=== PROBLEM ===
For the material below, return exactly the lines starting at the line containing "camera: 10 degrees right, 10 degrees up" and ending at the line containing "(676, 327) = (465, 442): blue", both ends included, and no others.

=== RECORDS ===
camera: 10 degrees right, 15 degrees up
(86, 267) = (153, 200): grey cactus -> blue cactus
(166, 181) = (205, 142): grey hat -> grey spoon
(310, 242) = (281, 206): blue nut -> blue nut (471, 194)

* * *

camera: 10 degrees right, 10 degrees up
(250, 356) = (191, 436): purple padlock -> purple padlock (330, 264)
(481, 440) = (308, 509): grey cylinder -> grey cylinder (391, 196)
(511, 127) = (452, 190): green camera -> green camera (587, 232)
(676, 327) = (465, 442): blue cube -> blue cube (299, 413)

=== ANSWER FOR THIS EXERCISE ===
camera: 10 degrees right, 10 degrees up
(250, 356) = (191, 436): purple padlock -> purple padlock (330, 264)
(481, 440) = (308, 509): grey cylinder -> grey cylinder (391, 196)
(511, 127) = (452, 190): green camera -> green camera (587, 232)
(676, 327) = (465, 442): blue cube -> blue cube (299, 413)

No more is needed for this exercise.